— WHAT THE TASK REQUIRES —
Look for the string "yellow" in the listing below and copy every line in which it appears.

— PROVIDED DATA —
*** Block opens ***

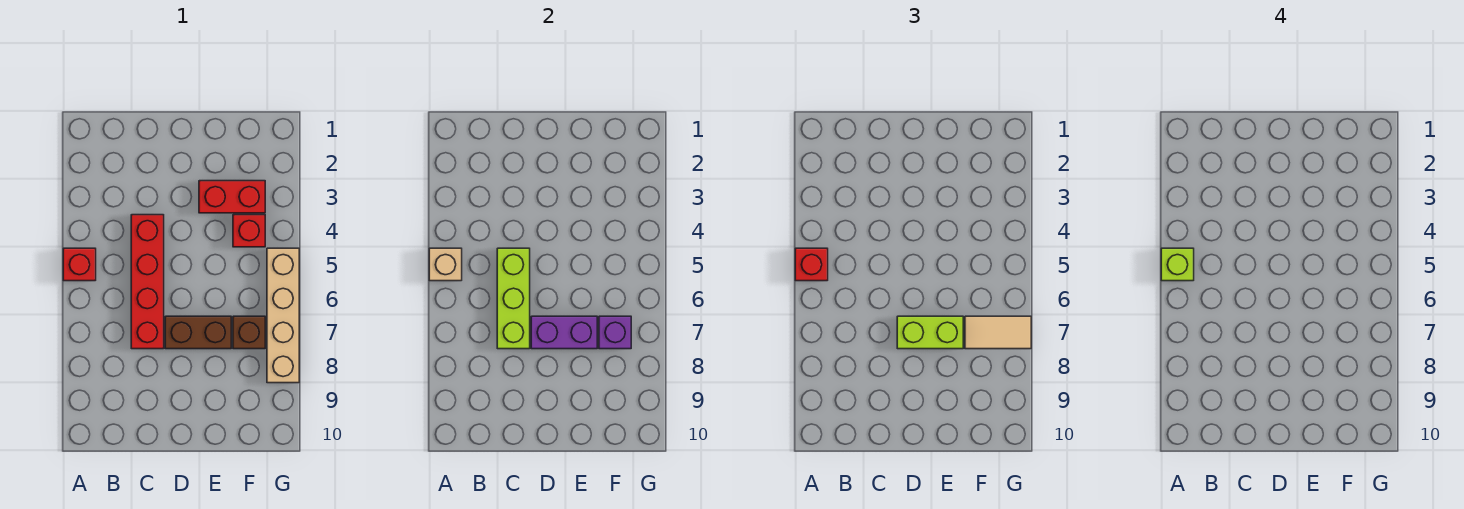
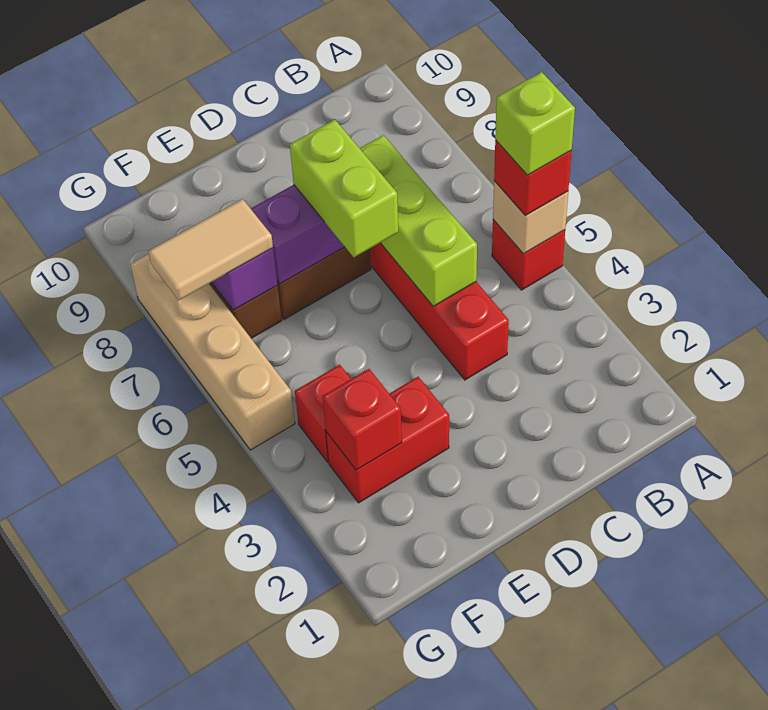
lime brick D7:E7 level 3 -> lime brick D6:D7 level 3
none -> red brick F3 level 2

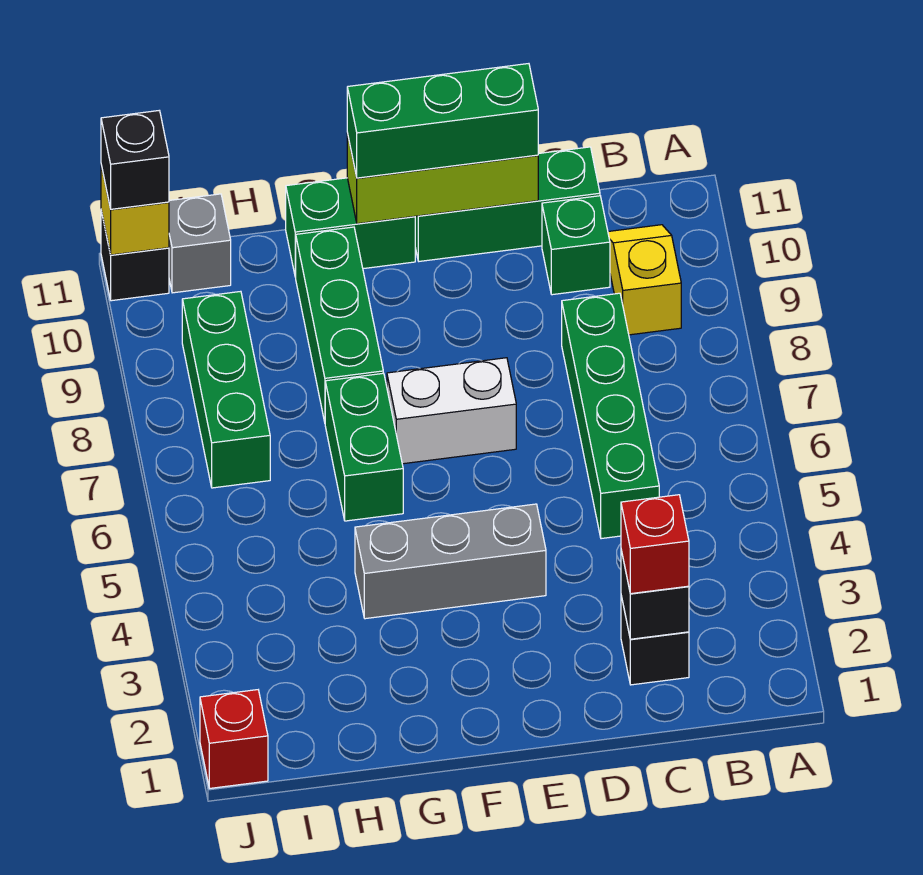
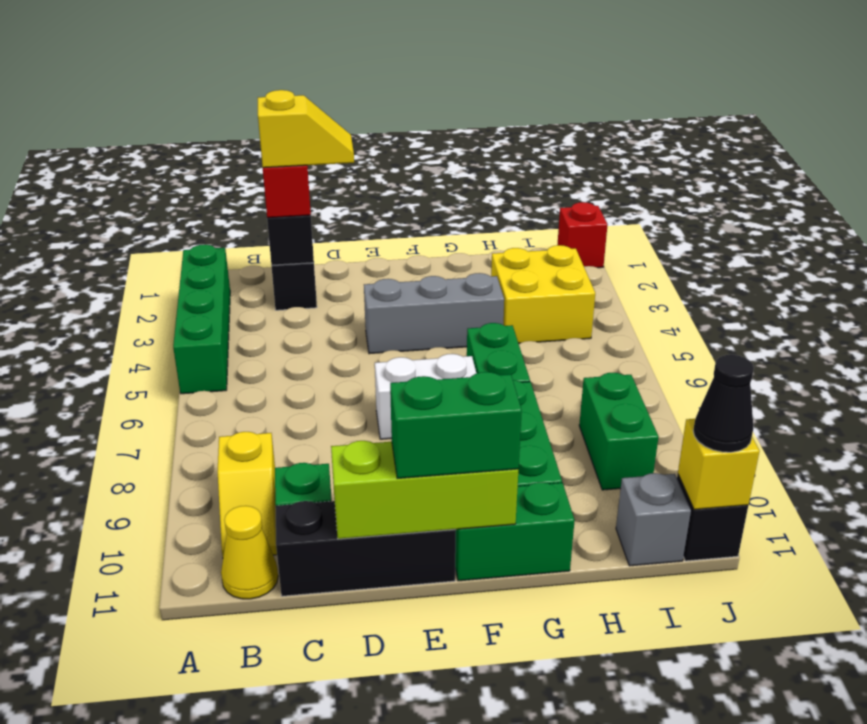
none -> yellow cone B11 level 1
none -> yellow slope C2:D2 level 4 top C
green brick C5:C8 level 1 -> green brick A2:A5 level 1
green brick C11:E11 level 1 -> black brick C11:E11 level 1
green brick D11:F11 level 3 -> green brick E11:F11 level 3
none -> yellow brick H3:I4 level 1
green brick I7:I9 level 1 -> green brick I8:I9 level 1
black brick J11 level 3 -> black cone J11 level 3

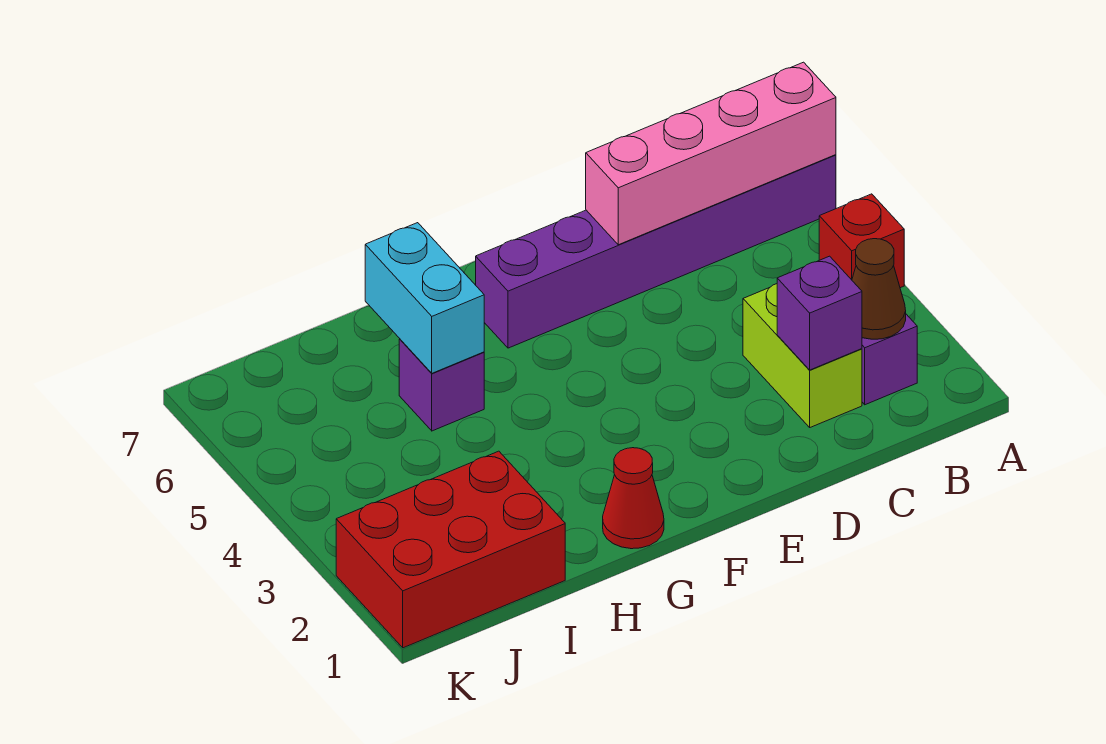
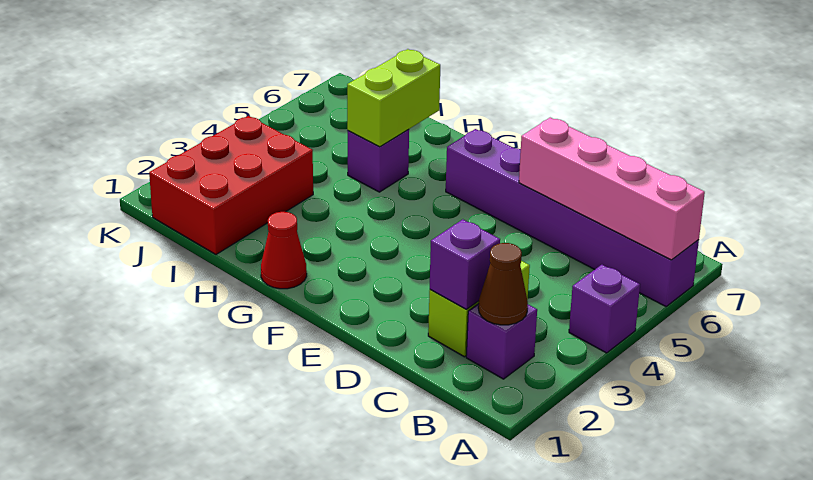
red brick A4 level 1 -> purple brick A4 level 1
cyan brick H5:H6 level 2 -> lime brick H5:H6 level 2
red brick I1:K2 level 1 -> red brick I1:J3 level 1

*** Block closes ***

— COMPLETED EXERCISE —
none -> yellow cone B11 level 1
none -> yellow slope C2:D2 level 4 top C
none -> yellow brick H3:I4 level 1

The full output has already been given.